**Task description**
Retype every record that appears below, unchanged.
'''
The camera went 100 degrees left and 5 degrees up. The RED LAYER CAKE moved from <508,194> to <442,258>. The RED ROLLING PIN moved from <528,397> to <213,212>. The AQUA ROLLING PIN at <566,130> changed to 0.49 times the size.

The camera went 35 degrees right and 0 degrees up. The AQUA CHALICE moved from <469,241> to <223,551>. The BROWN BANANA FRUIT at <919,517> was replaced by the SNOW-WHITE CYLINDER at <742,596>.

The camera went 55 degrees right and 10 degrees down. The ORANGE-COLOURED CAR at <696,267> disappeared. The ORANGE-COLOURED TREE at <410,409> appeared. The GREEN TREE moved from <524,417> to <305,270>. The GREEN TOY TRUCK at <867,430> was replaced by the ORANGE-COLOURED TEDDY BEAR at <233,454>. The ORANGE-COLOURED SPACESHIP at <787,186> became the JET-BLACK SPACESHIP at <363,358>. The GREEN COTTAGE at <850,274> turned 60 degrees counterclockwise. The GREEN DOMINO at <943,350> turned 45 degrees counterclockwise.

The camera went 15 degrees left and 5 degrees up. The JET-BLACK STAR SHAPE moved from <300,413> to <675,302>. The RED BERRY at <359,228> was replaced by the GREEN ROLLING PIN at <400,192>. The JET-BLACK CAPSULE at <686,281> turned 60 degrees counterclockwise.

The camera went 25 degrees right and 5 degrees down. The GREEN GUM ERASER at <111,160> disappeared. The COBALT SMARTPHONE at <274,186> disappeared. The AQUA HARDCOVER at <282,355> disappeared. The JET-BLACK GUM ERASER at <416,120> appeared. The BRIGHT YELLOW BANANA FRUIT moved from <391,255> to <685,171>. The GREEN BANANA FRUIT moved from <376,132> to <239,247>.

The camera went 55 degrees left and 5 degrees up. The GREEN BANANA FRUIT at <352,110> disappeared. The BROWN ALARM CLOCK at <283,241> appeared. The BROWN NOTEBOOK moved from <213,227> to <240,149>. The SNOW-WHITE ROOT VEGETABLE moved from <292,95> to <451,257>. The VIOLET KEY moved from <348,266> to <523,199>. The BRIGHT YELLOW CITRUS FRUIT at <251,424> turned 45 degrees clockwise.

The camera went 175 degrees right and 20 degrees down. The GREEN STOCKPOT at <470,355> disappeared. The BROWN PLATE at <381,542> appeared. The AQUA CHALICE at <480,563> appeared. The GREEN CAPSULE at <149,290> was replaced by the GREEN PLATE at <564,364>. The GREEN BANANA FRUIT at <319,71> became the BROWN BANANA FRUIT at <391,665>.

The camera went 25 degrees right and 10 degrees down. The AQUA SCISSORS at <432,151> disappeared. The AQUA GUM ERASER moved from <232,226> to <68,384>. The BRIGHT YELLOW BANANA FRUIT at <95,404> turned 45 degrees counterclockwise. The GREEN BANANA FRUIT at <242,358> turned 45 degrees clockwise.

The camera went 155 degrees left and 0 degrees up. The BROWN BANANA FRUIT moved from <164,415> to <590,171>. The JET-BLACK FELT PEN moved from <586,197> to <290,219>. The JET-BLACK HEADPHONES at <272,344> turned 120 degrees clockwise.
'''
**Written solution**
The camera went 100 degrees left and 5 degrees up. The RED LAYER CAKE moved from <508,194> to <442,258>. The RED ROLLING PIN moved from <528,397> to <213,212>. The AQUA ROLLING PIN at <566,130> changed to 0.49 times the size.

The camera went 35 degrees right and 0 degrees up. The AQUA CHALICE moved from <469,241> to <223,551>. The BROWN BANANA FRUIT at <919,517> was replaced by the SNOW-WHITE CYLINDER at <742,596>.

The camera went 55 degrees right and 10 degrees down. The ORANGE-COLOURED CAR at <696,267> disappeared. The ORANGE-COLOURED TREE at <410,409> appeared. The GREEN TREE moved from <524,417> to <305,270>. The GREEN TOY TRUCK at <867,430> was replaced by the ORANGE-COLOURED TEDDY BEAR at <233,454>. The ORANGE-COLOURED SPACESHIP at <787,186> became the JET-BLACK SPACESHIP at <363,358>. The GREEN COTTAGE at <850,274> turned 60 degrees counterclockwise. The GREEN DOMINO at <943,350> turned 45 degrees counterclockwise.

The camera went 15 degrees left and 5 degrees up. The JET-BLACK STAR SHAPE moved from <300,413> to <675,302>. The RED BERRY at <359,228> was replaced by the GREEN ROLLING PIN at <400,192>. The JET-BLACK CAPSULE at <686,281> turned 60 degrees counterclockwise.

The camera went 25 degrees right and 5 degrees down. The GREEN GUM ERASER at <111,160> disappeared. The COBALT SMARTPHONE at <274,186> disappeared. The AQUA HARDCOVER at <282,355> disappeared. The JET-BLACK GUM ERASER at <416,120> appeared. The BRIGHT YELLOW BANANA FRUIT moved from <391,255> to <685,171>. The GREEN BANANA FRUIT moved from <376,132> to <239,247>.

The camera went 55 degrees left and 5 degrees up. The GREEN BANANA FRUIT at <352,110> disappeared. The BROWN ALARM CLOCK at <283,241> appeared. The BROWN NOTEBOOK moved from <213,227> to <240,149>. The SNOW-WHITE ROOT VEGETABLE moved from <292,95> to <451,257>. The VIOLET KEY moved from <348,266> to <523,199>. The BRIGHT YELLOW CITRUS FRUIT at <251,424> turned 45 degrees clockwise.

The camera went 175 degrees right and 20 degrees down. The GREEN STOCKPOT at <470,355> disappeared. The BROWN PLATE at <381,542> appeared. The AQUA CHALICE at <480,563> appeared. The GREEN CAPSULE at <149,290> was replaced by the GREEN PLATE at <564,364>. The GREEN BANANA FRUIT at <319,71> became the BROWN BANANA FRUIT at <391,665>.

The camera went 25 degrees right and 10 degrees down. The AQUA SCISSORS at <432,151> disappeared. The AQUA GUM ERASER moved from <232,226> to <68,384>. The BRIGHT YELLOW BANANA FRUIT at <95,404> turned 45 degrees counterclockwise. The GREEN BANANA FRUIT at <242,358> turned 45 degrees clockwise.

The camera went 155 degrees left and 0 degrees up. The BROWN BANANA FRUIT moved from <164,415> to <590,171>. The JET-BLACK FELT PEN moved from <586,197> to <290,219>. The JET-BLACK HEADPHONES at <272,344> turned 120 degrees clockwise.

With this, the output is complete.